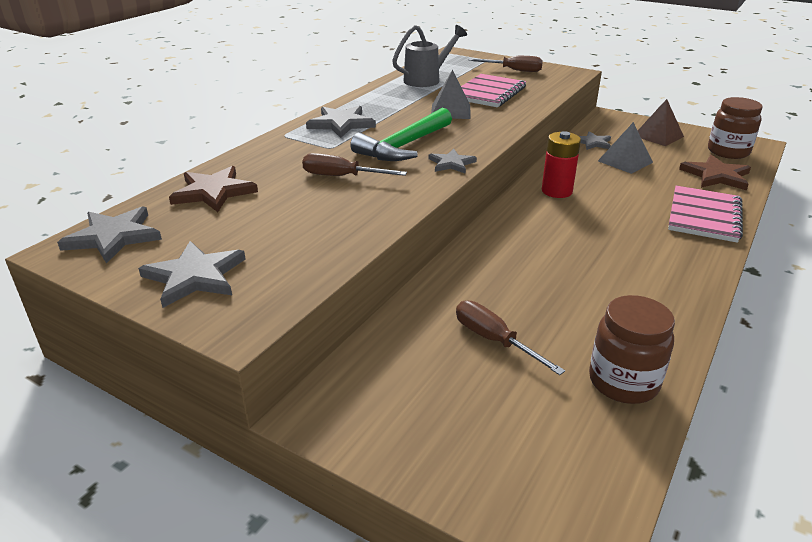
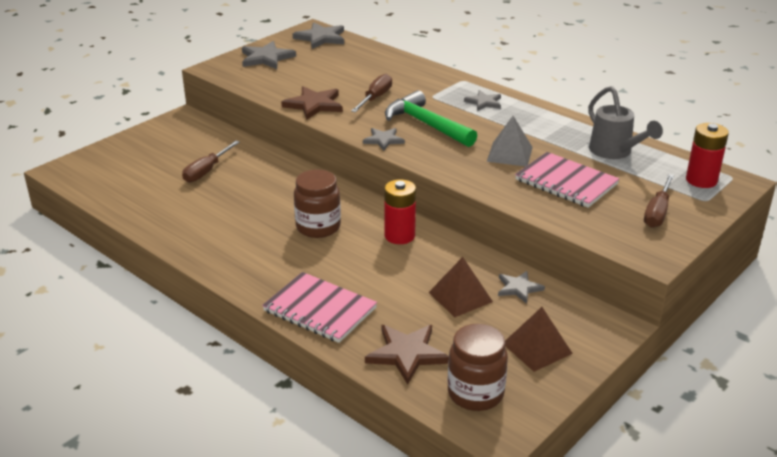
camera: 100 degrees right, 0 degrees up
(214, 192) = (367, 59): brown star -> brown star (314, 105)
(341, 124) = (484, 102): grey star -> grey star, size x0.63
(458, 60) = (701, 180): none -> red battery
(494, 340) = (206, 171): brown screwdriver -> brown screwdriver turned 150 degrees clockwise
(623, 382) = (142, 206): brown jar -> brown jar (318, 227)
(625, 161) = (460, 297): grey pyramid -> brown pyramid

---

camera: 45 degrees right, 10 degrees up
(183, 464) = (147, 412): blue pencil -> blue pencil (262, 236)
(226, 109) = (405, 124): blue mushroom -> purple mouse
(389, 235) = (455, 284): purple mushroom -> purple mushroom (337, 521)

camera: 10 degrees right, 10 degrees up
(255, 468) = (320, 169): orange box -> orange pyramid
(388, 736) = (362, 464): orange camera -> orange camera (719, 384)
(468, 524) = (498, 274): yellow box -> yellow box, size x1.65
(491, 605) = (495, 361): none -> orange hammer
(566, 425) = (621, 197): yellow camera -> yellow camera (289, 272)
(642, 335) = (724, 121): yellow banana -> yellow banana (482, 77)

--

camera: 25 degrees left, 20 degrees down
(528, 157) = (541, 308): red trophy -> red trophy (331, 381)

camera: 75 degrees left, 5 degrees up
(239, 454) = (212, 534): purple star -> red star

PROBLEM TO SOLVE:
In the data above, find the line that contains "camera: 25 degrees left, 20 degrees down" and the line that contains "(239, 454) = (212, 534): purple". Repeat exactly those lines and every line between them, and only those.

TASK RESULT:
camera: 25 degrees left, 20 degrees down
(528, 157) = (541, 308): red trophy -> red trophy (331, 381)

camera: 75 degrees left, 5 degrees up
(239, 454) = (212, 534): purple star -> red star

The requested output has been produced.